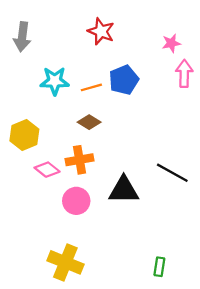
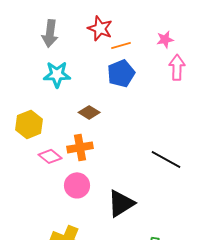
gray arrow: (22, 37) -> (50, 33), moved
orange line: (91, 87) -> (121, 45), moved
black triangle: (124, 190) -> (121, 203), moved, turned -32

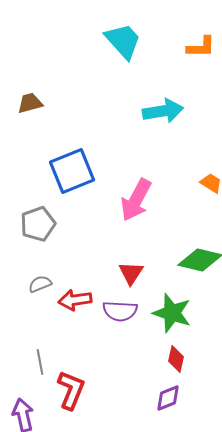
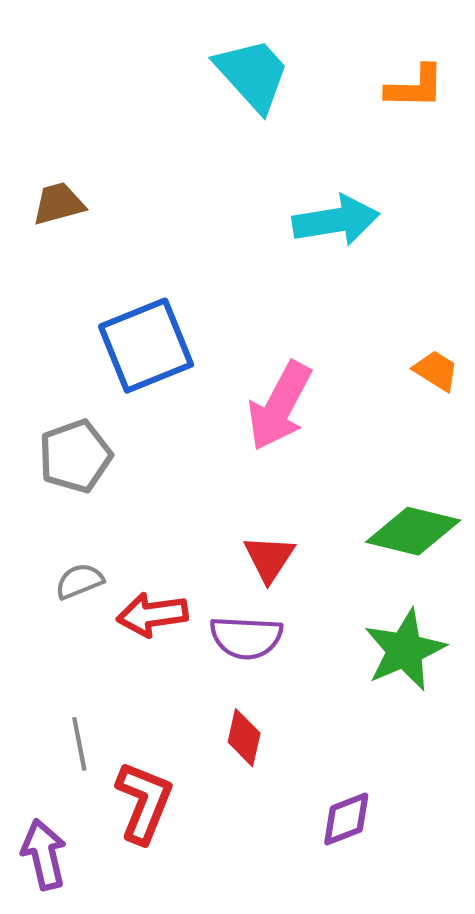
green star: (172, 313) -> (405, 650), moved, turned 30
red diamond: (176, 359) -> (244, 738), moved

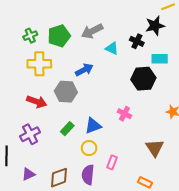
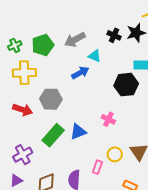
black cross: (137, 41) -> (114, 35), moved
blue arrow: (84, 70) -> (80, 73), moved
green rectangle: (67, 129) -> (53, 135), size x1.6
purple cross: (30, 134) -> (23, 155), moved
yellow circle: (89, 148) -> (115, 154), moved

________________________________________

__Brief__. Exactly and in full, write out the lines from the one containing "black cross: (137, 41) -> (114, 35), moved" through the end of the listing.

__Answer space__.
black cross: (137, 41) -> (114, 35), moved
blue arrow: (84, 70) -> (80, 73), moved
green rectangle: (67, 129) -> (53, 135), size x1.6
purple cross: (30, 134) -> (23, 155), moved
yellow circle: (89, 148) -> (115, 154), moved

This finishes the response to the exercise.